| What to produce |
Write the entries again exactly, with no line missing.

+---+

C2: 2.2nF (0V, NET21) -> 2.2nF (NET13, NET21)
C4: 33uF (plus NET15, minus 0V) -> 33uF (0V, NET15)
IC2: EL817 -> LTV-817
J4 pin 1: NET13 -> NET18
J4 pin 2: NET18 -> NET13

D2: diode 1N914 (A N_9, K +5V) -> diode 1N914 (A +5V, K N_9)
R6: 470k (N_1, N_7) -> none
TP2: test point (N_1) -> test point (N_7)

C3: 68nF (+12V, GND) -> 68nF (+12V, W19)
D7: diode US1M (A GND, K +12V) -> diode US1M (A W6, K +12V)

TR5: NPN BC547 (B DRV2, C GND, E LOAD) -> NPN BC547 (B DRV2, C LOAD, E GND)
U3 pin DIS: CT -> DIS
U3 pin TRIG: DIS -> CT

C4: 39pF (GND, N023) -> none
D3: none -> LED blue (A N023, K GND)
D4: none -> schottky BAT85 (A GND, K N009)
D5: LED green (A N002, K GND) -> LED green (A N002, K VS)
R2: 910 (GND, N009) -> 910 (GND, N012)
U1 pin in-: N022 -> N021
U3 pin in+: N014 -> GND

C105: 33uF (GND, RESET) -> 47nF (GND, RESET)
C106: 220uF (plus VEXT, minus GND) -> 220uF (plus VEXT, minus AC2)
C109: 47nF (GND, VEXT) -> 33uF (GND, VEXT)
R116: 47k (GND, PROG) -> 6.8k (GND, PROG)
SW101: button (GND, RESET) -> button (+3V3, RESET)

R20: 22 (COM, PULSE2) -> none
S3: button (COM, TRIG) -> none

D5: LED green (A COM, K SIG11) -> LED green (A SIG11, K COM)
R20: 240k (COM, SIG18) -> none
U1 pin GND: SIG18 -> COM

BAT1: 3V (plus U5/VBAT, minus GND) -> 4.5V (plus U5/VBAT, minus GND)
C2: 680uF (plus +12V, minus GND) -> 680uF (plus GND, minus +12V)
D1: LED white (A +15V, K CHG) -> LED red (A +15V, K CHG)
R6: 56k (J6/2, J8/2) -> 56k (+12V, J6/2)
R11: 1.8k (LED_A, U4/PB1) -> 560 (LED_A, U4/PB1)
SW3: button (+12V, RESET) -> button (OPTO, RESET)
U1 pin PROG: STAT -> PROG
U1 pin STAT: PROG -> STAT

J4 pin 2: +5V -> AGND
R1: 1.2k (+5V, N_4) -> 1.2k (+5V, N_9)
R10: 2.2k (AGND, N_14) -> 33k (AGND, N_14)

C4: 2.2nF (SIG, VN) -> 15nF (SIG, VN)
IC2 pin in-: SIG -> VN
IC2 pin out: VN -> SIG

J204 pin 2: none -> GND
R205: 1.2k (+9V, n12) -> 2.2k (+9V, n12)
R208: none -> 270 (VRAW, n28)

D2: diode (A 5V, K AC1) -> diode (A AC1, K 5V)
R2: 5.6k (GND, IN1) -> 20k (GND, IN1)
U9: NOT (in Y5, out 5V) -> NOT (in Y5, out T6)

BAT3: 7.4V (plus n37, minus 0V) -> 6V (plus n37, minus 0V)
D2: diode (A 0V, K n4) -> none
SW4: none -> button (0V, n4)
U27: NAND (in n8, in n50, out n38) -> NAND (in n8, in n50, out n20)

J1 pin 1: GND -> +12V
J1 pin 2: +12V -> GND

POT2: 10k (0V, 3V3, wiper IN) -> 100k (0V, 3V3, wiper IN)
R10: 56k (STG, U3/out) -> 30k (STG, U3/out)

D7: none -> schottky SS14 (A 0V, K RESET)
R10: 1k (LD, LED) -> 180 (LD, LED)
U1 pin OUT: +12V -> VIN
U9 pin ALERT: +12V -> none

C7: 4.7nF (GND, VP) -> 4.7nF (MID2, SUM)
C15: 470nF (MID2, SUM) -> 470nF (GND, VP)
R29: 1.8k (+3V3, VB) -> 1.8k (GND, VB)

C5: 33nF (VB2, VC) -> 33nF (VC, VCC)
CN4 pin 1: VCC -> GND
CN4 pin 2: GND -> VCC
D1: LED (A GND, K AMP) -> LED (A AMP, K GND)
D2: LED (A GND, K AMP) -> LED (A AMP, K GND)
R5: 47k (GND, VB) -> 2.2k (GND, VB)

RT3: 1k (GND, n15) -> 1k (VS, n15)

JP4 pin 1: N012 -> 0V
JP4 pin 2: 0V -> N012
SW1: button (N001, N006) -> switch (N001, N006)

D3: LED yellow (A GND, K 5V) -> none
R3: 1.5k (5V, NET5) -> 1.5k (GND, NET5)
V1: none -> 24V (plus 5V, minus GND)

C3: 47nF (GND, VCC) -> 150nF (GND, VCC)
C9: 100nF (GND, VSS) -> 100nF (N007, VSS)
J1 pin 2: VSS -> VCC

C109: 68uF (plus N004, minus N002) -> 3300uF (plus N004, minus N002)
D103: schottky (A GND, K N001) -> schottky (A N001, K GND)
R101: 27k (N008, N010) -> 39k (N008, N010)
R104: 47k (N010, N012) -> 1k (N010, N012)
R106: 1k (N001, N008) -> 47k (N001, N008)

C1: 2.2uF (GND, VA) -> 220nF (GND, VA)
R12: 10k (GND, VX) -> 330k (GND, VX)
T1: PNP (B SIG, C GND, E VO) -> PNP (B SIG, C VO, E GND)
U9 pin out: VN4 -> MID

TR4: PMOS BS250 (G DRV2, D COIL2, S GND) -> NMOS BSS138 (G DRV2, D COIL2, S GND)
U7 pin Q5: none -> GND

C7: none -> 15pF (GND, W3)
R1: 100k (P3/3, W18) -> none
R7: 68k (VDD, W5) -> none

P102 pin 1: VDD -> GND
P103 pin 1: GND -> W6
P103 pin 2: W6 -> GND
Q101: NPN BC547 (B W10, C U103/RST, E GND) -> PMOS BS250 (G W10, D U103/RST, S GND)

+---+

| Solution |
C2: 2.2nF (0V, NET21) -> 2.2nF (NET13, NET21)
C4: 33uF (plus NET15, minus 0V) -> 33uF (0V, NET15)
IC2: EL817 -> LTV-817
J4 pin 1: NET13 -> NET18
J4 pin 2: NET18 -> NET13

D2: diode 1N914 (A N_9, K +5V) -> diode 1N914 (A +5V, K N_9)
R6: 470k (N_1, N_7) -> none
TP2: test point (N_1) -> test point (N_7)

C3: 68nF (+12V, GND) -> 68nF (+12V, W19)
D7: diode US1M (A GND, K +12V) -> diode US1M (A W6, K +12V)

TR5: NPN BC547 (B DRV2, C GND, E LOAD) -> NPN BC547 (B DRV2, C LOAD, E GND)
U3 pin DIS: CT -> DIS
U3 pin TRIG: DIS -> CT

C4: 39pF (GND, N023) -> none
D3: none -> LED blue (A N023, K GND)
D4: none -> schottky BAT85 (A GND, K N009)
D5: LED green (A N002, K GND) -> LED green (A N002, K VS)
R2: 910 (GND, N009) -> 910 (GND, N012)
U1 pin in-: N022 -> N021
U3 pin in+: N014 -> GND

C105: 33uF (GND, RESET) -> 47nF (GND, RESET)
C106: 220uF (plus VEXT, minus GND) -> 220uF (plus VEXT, minus AC2)
C109: 47nF (GND, VEXT) -> 33uF (GND, VEXT)
R116: 47k (GND, PROG) -> 6.8k (GND, PROG)
SW101: button (GND, RESET) -> button (+3V3, RESET)

R20: 22 (COM, PULSE2) -> none
S3: button (COM, TRIG) -> none

D5: LED green (A COM, K SIG11) -> LED green (A SIG11, K COM)
R20: 240k (COM, SIG18) -> none
U1 pin GND: SIG18 -> COM

BAT1: 3V (plus U5/VBAT, minus GND) -> 4.5V (plus U5/VBAT, minus GND)
C2: 680uF (plus +12V, minus GND) -> 680uF (plus GND, minus +12V)
D1: LED white (A +15V, K CHG) -> LED red (A +15V, K CHG)
R6: 56k (J6/2, J8/2) -> 56k (+12V, J6/2)
R11: 1.8k (LED_A, U4/PB1) -> 560 (LED_A, U4/PB1)
SW3: button (+12V, RESET) -> button (OPTO, RESET)
U1 pin PROG: STAT -> PROG
U1 pin STAT: PROG -> STAT

J4 pin 2: +5V -> AGND
R1: 1.2k (+5V, N_4) -> 1.2k (+5V, N_9)
R10: 2.2k (AGND, N_14) -> 33k (AGND, N_14)

C4: 2.2nF (SIG, VN) -> 15nF (SIG, VN)
IC2 pin in-: SIG -> VN
IC2 pin out: VN -> SIG

J204 pin 2: none -> GND
R205: 1.2k (+9V, n12) -> 2.2k (+9V, n12)
R208: none -> 270 (VRAW, n28)

D2: diode (A 5V, K AC1) -> diode (A AC1, K 5V)
R2: 5.6k (GND, IN1) -> 20k (GND, IN1)
U9: NOT (in Y5, out 5V) -> NOT (in Y5, out T6)

BAT3: 7.4V (plus n37, minus 0V) -> 6V (plus n37, minus 0V)
D2: diode (A 0V, K n4) -> none
SW4: none -> button (0V, n4)
U27: NAND (in n8, in n50, out n38) -> NAND (in n8, in n50, out n20)

J1 pin 1: GND -> +12V
J1 pin 2: +12V -> GND

POT2: 10k (0V, 3V3, wiper IN) -> 100k (0V, 3V3, wiper IN)
R10: 56k (STG, U3/out) -> 30k (STG, U3/out)

D7: none -> schottky SS14 (A 0V, K RESET)
R10: 1k (LD, LED) -> 180 (LD, LED)
U1 pin OUT: +12V -> VIN
U9 pin ALERT: +12V -> none

C7: 4.7nF (GND, VP) -> 4.7nF (MID2, SUM)
C15: 470nF (MID2, SUM) -> 470nF (GND, VP)
R29: 1.8k (+3V3, VB) -> 1.8k (GND, VB)

C5: 33nF (VB2, VC) -> 33nF (VC, VCC)
CN4 pin 1: VCC -> GND
CN4 pin 2: GND -> VCC
D1: LED (A GND, K AMP) -> LED (A AMP, K GND)
D2: LED (A GND, K AMP) -> LED (A AMP, K GND)
R5: 47k (GND, VB) -> 2.2k (GND, VB)

RT3: 1k (GND, n15) -> 1k (VS, n15)

JP4 pin 1: N012 -> 0V
JP4 pin 2: 0V -> N012
SW1: button (N001, N006) -> switch (N001, N006)

D3: LED yellow (A GND, K 5V) -> none
R3: 1.5k (5V, NET5) -> 1.5k (GND, NET5)
V1: none -> 24V (plus 5V, minus GND)

C3: 47nF (GND, VCC) -> 150nF (GND, VCC)
C9: 100nF (GND, VSS) -> 100nF (N007, VSS)
J1 pin 2: VSS -> VCC

C109: 68uF (plus N004, minus N002) -> 3300uF (plus N004, minus N002)
D103: schottky (A GND, K N001) -> schottky (A N001, K GND)
R101: 27k (N008, N010) -> 39k (N008, N010)
R104: 47k (N010, N012) -> 1k (N010, N012)
R106: 1k (N001, N008) -> 47k (N001, N008)

C1: 2.2uF (GND, VA) -> 220nF (GND, VA)
R12: 10k (GND, VX) -> 330k (GND, VX)
T1: PNP (B SIG, C GND, E VO) -> PNP (B SIG, C VO, E GND)
U9 pin out: VN4 -> MID

TR4: PMOS BS250 (G DRV2, D COIL2, S GND) -> NMOS BSS138 (G DRV2, D COIL2, S GND)
U7 pin Q5: none -> GND

C7: none -> 15pF (GND, W3)
R1: 100k (P3/3, W18) -> none
R7: 68k (VDD, W5) -> none

P102 pin 1: VDD -> GND
P103 pin 1: GND -> W6
P103 pin 2: W6 -> GND
Q101: NPN BC547 (B W10, C U103/RST, E GND) -> PMOS BS250 (G W10, D U103/RST, S GND)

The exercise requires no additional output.